■ GOAL OF THE EXERCISE
All of the data below should be set down again verbatim, without any images.

■ RECORDED INFORMATION
· · · · · · ·

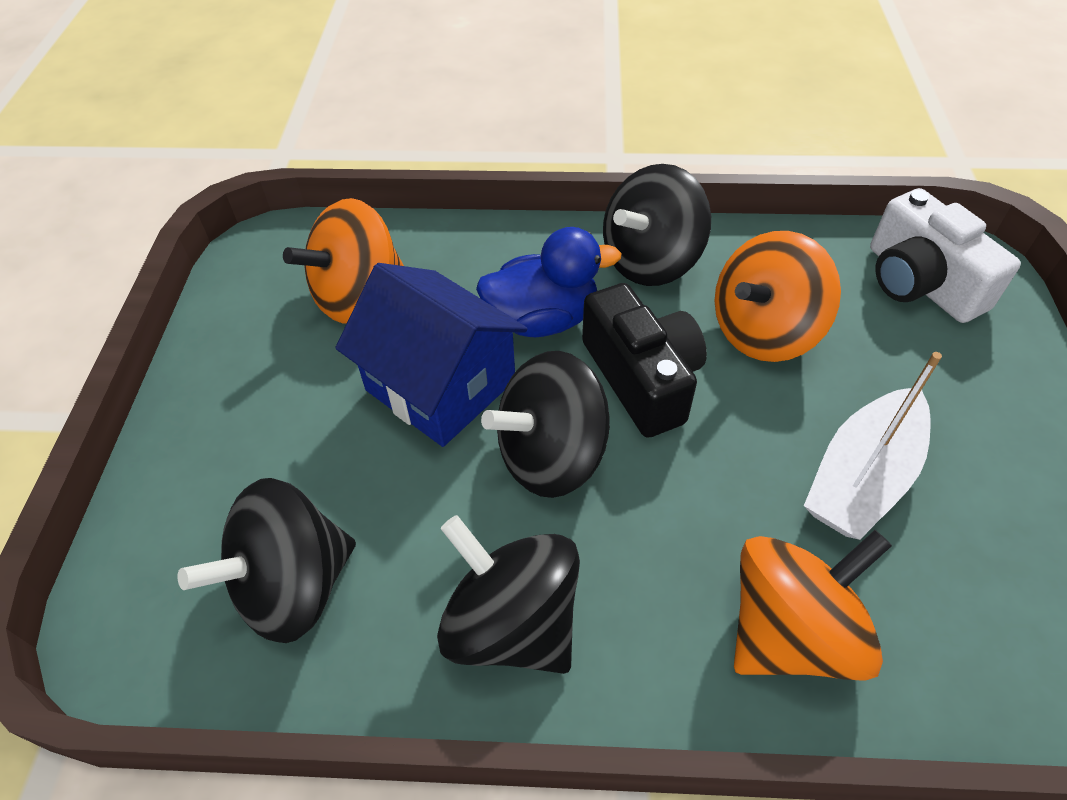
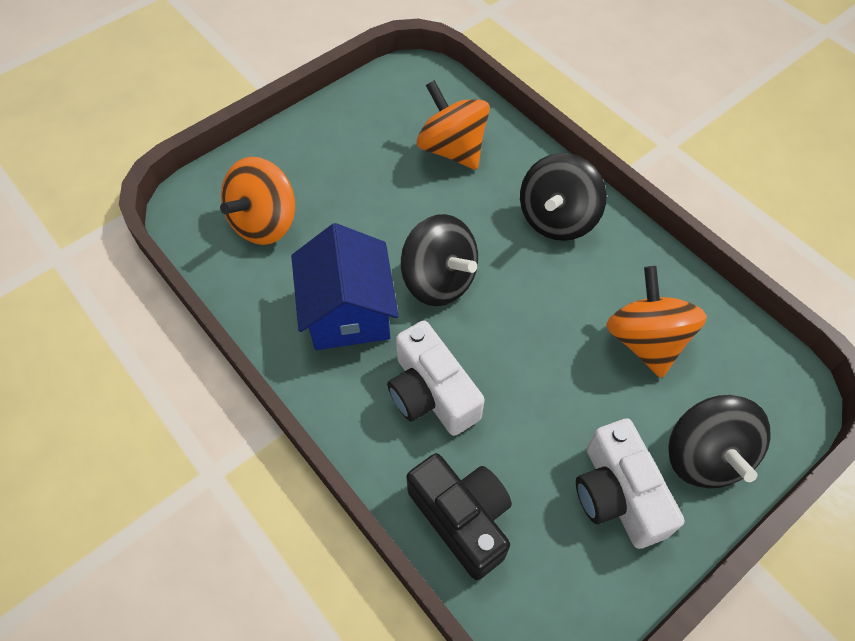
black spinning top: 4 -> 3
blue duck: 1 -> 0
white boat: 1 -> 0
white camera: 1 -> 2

· · · · · · ·

■ WRITTEN SOLUTION
black spinning top: 4 -> 3
blue duck: 1 -> 0
white boat: 1 -> 0
white camera: 1 -> 2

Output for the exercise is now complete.